Filter these records by the string "freya", copying each line that holds it.
*** Materials provided Section Begins ***
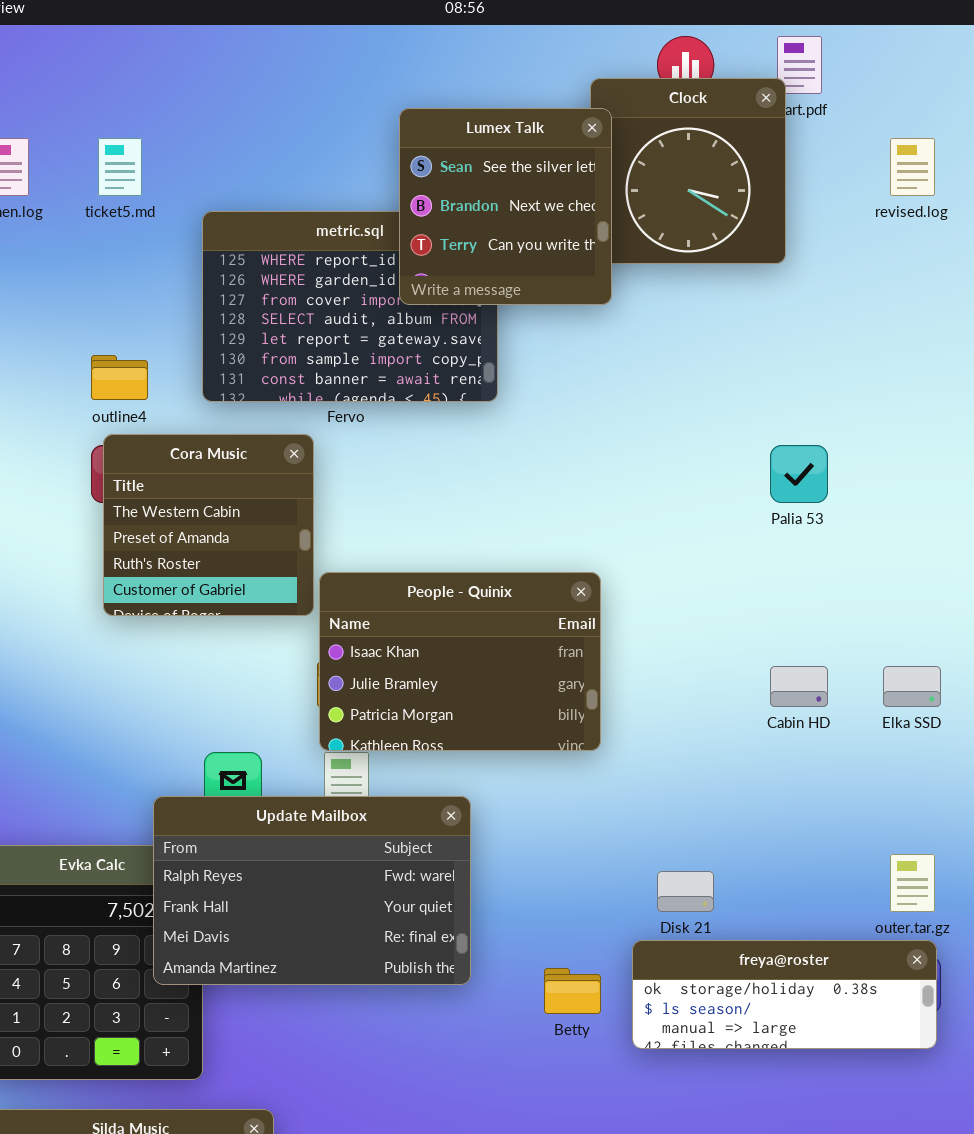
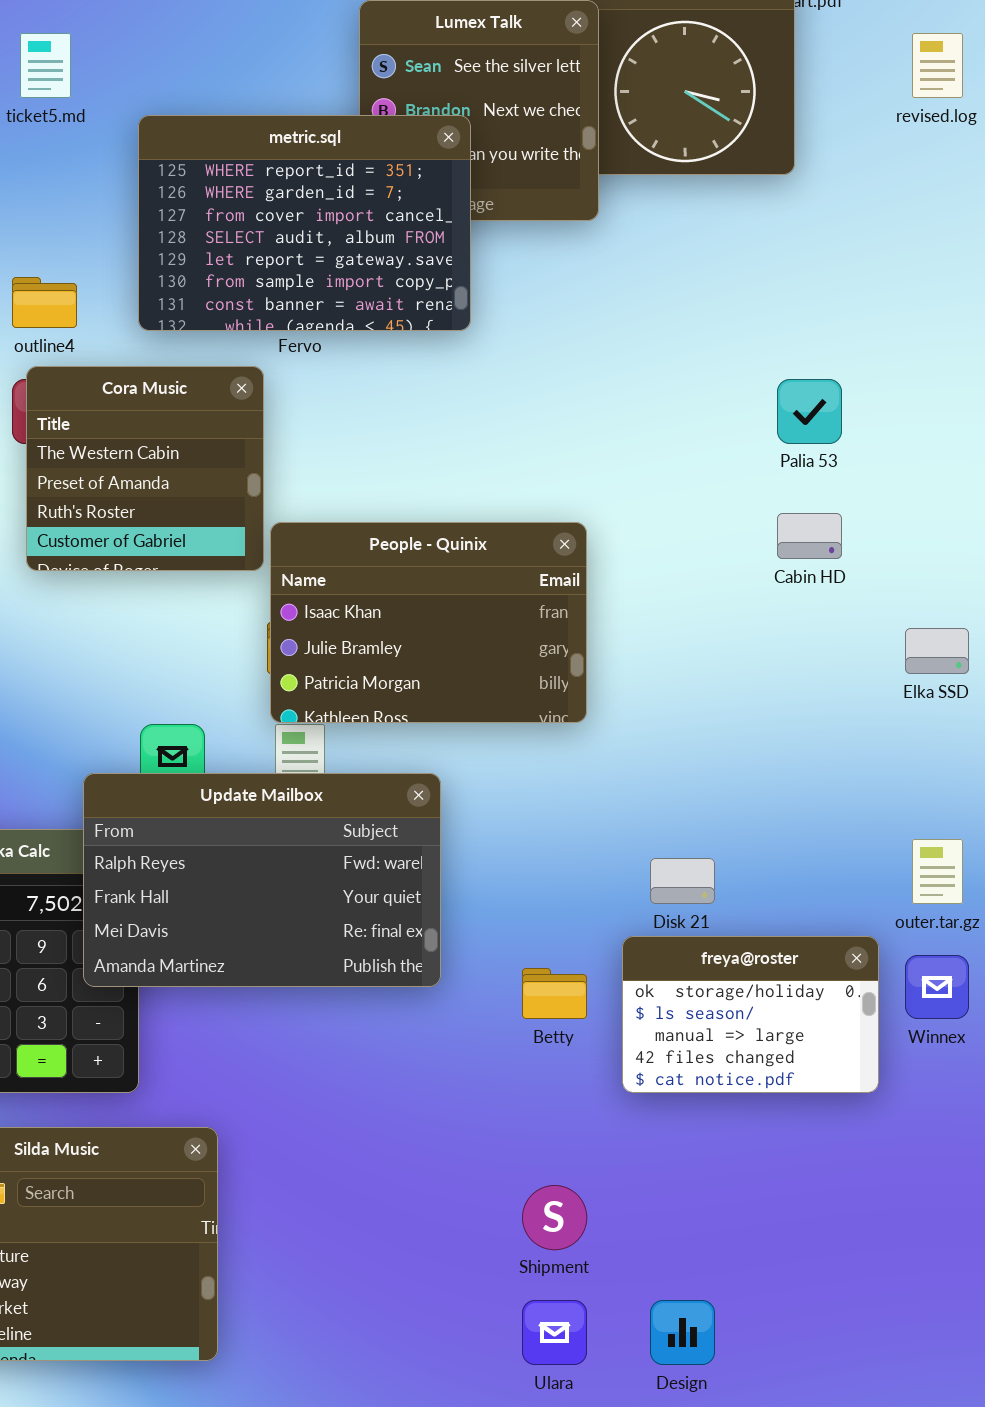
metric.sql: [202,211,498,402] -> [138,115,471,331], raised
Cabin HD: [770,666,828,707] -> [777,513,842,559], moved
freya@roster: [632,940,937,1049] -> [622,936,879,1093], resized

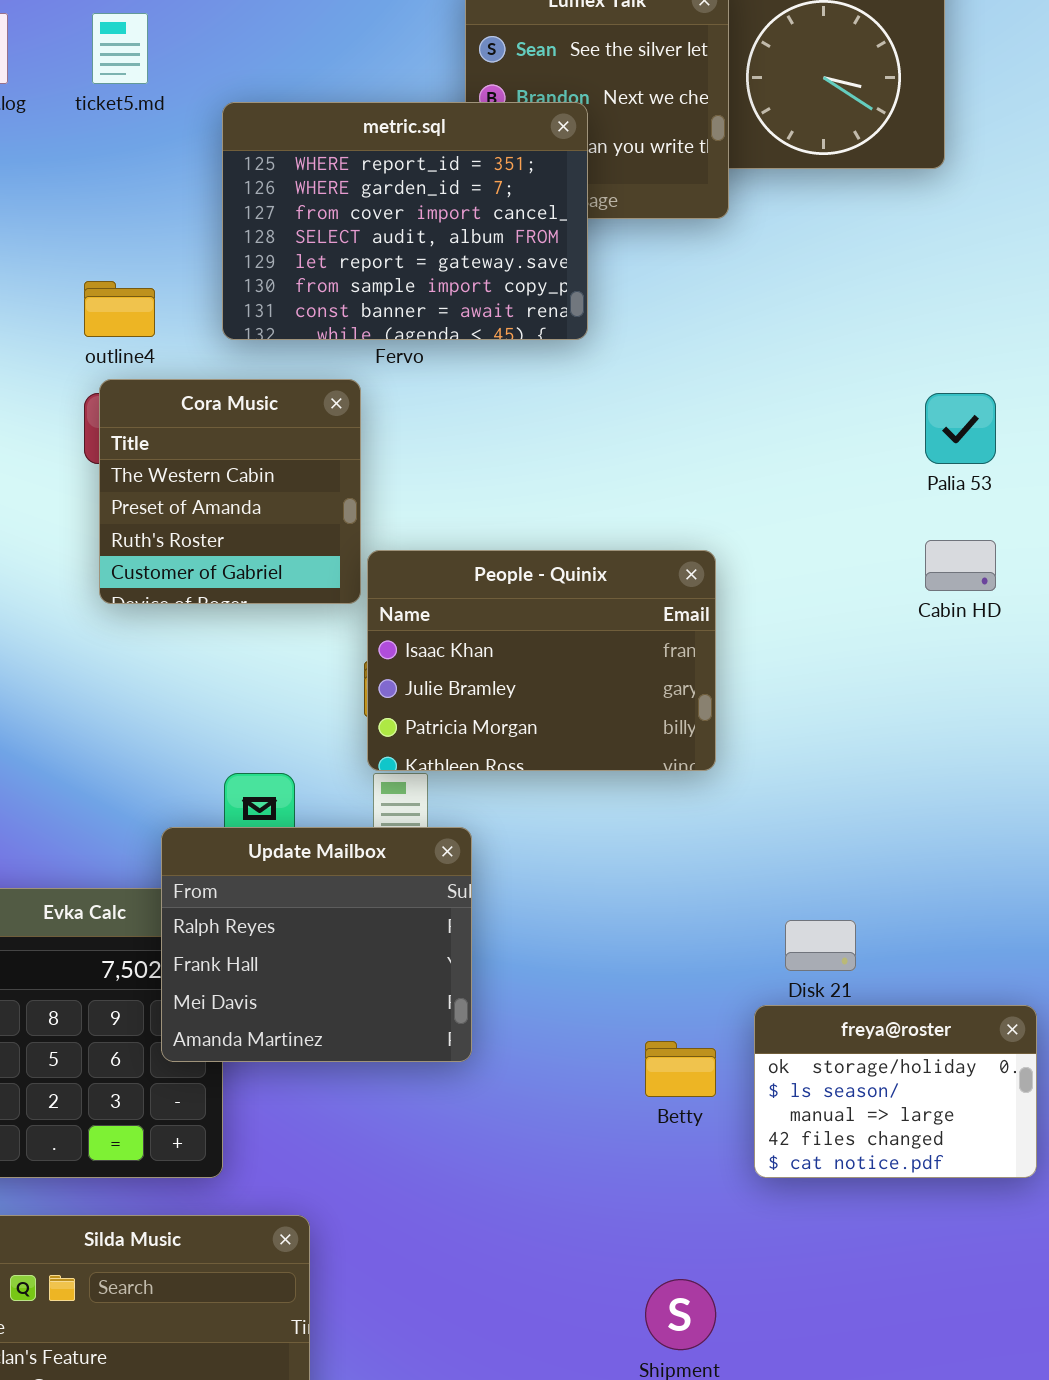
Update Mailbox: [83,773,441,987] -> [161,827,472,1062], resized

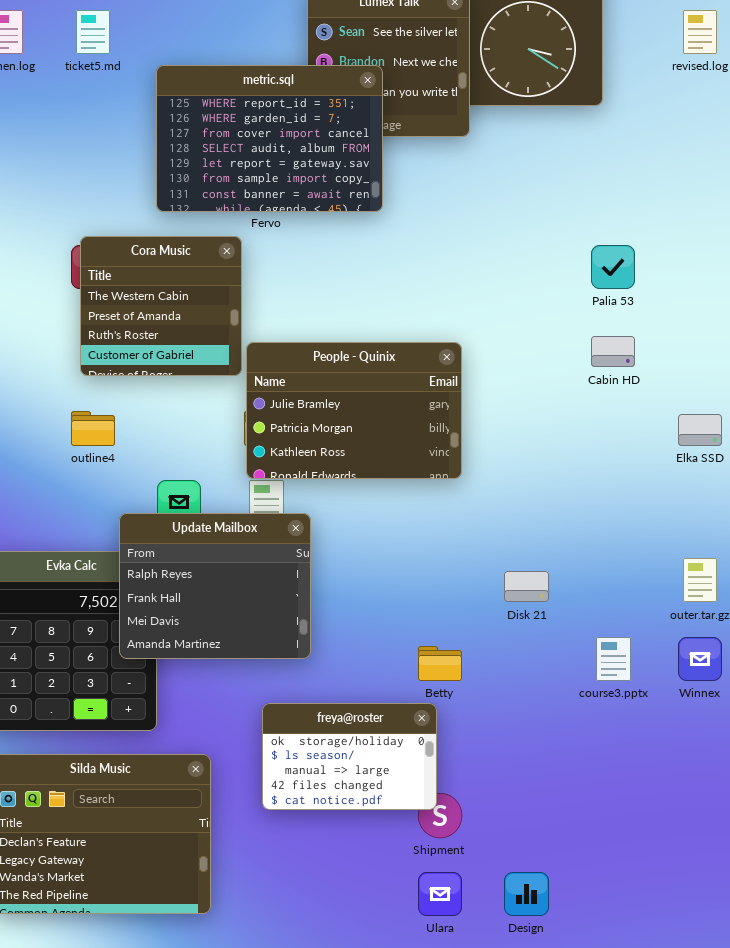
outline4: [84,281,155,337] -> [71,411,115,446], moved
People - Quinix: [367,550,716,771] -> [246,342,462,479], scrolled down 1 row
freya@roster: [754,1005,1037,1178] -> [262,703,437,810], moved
*** Materials provided Section Ends ***
*** Materials provided Section Begins ***
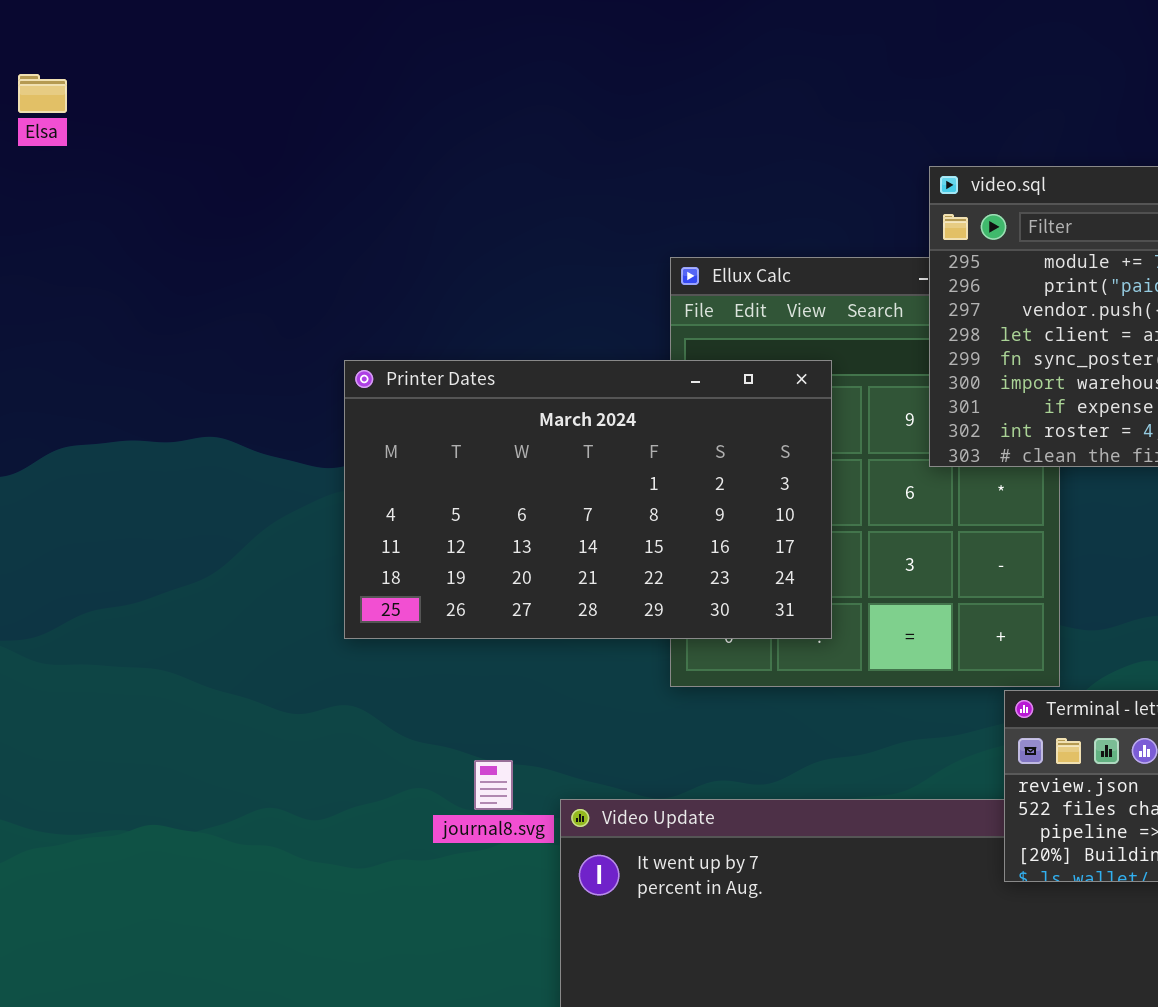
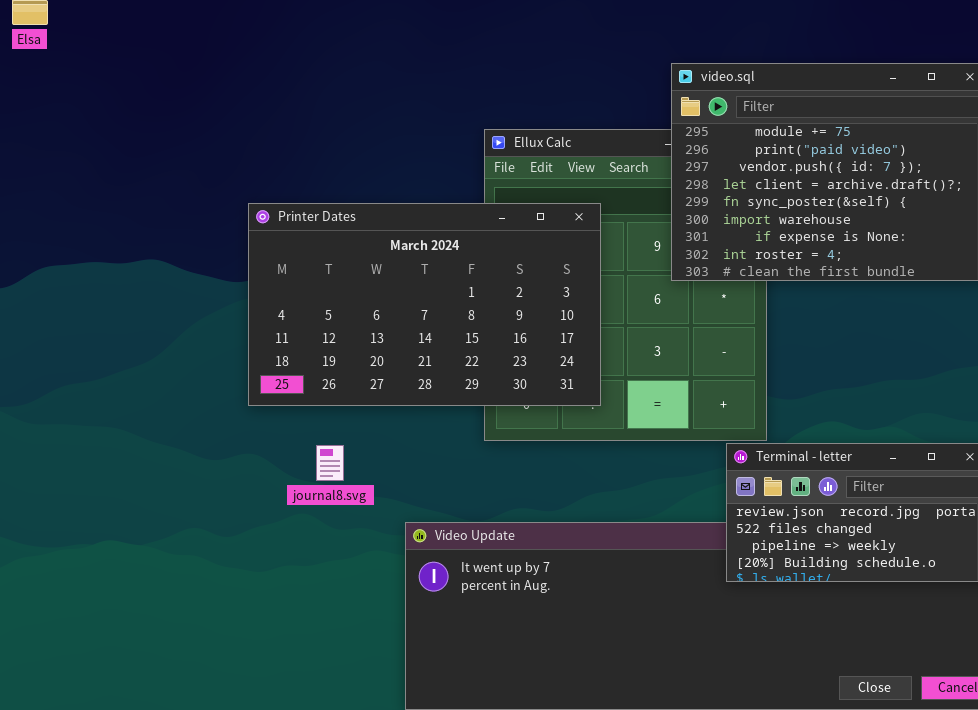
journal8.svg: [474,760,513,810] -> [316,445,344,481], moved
*** Materials provided Section Ends ***
Answer »
freya@roster: [632,940,937,1049] -> [622,936,879,1093], resized
freya@roster: [754,1005,1037,1178] -> [262,703,437,810], moved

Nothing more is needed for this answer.